ASSIGNED TASK
Transcribe word for word the lines below from the line with "(333, 162) = (485, 263): turquoise" through the line with "(752, 308) = (574, 418): pink", ends included.

*** AVAILABLE RECORDS ***

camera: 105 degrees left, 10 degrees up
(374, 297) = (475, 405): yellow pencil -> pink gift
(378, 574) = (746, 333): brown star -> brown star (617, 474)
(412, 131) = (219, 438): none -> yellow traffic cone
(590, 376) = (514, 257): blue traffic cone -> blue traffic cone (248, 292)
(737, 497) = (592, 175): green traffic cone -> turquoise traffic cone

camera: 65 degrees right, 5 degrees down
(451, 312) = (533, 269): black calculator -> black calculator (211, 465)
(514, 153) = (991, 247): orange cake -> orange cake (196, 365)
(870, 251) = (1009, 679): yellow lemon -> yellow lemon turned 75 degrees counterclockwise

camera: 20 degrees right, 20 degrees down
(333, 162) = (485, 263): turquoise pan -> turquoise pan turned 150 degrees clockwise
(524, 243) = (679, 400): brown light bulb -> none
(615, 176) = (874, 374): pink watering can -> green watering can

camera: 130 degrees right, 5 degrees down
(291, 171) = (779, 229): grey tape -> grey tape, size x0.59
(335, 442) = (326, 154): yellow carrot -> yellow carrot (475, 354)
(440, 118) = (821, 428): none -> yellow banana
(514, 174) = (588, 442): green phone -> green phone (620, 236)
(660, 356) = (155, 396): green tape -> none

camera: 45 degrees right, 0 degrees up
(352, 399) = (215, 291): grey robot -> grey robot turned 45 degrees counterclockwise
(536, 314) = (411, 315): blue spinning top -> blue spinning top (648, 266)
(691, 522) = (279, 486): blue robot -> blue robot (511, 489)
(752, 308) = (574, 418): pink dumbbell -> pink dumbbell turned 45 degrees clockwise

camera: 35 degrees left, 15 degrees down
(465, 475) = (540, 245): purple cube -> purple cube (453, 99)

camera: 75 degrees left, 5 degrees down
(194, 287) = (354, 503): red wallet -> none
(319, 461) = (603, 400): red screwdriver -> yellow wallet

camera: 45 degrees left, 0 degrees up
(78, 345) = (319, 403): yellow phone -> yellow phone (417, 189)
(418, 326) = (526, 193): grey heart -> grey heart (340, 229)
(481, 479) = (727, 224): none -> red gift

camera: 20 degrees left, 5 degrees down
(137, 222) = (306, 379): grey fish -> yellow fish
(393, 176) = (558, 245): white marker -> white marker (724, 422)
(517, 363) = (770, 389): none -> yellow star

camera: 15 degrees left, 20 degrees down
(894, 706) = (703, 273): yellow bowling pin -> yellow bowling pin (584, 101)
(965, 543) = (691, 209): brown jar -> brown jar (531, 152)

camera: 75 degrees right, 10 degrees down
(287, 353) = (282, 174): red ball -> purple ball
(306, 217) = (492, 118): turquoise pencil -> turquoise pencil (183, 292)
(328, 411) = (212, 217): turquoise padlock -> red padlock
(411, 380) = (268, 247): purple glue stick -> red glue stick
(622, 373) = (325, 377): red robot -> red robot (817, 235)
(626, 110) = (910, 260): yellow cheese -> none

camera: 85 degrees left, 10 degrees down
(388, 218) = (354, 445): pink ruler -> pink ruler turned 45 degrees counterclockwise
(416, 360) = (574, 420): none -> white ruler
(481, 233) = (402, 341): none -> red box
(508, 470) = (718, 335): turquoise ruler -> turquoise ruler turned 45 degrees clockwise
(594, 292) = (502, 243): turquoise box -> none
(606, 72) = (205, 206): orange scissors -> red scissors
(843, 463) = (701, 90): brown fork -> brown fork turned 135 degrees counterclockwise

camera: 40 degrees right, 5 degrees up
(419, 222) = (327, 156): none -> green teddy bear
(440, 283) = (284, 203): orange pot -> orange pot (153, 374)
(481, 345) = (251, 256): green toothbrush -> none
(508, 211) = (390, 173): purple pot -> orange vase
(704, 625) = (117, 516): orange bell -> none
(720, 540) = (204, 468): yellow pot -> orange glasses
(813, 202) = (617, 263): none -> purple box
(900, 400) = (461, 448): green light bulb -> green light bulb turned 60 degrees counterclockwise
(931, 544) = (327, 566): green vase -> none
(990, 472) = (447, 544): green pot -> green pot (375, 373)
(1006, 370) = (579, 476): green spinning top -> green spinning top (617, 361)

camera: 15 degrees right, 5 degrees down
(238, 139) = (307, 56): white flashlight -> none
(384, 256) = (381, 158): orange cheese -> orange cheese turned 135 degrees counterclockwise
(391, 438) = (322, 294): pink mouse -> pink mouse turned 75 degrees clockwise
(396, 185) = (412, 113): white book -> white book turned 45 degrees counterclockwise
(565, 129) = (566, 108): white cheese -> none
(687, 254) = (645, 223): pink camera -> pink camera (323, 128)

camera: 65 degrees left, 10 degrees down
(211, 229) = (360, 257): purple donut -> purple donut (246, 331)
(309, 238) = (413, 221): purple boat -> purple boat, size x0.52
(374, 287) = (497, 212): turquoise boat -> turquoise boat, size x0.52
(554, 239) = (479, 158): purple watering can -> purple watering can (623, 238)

***

WRITTEN SOLUTION
(333, 162) = (485, 263): turquoise pan -> turquoise pan turned 150 degrees clockwise
(524, 243) = (679, 400): brown light bulb -> none
(615, 176) = (874, 374): pink watering can -> green watering can

camera: 130 degrees right, 5 degrees down
(291, 171) = (779, 229): grey tape -> grey tape, size x0.59
(335, 442) = (326, 154): yellow carrot -> yellow carrot (475, 354)
(440, 118) = (821, 428): none -> yellow banana
(514, 174) = (588, 442): green phone -> green phone (620, 236)
(660, 356) = (155, 396): green tape -> none

camera: 45 degrees right, 0 degrees up
(352, 399) = (215, 291): grey robot -> grey robot turned 45 degrees counterclockwise
(536, 314) = (411, 315): blue spinning top -> blue spinning top (648, 266)
(691, 522) = (279, 486): blue robot -> blue robot (511, 489)
(752, 308) = (574, 418): pink dumbbell -> pink dumbbell turned 45 degrees clockwise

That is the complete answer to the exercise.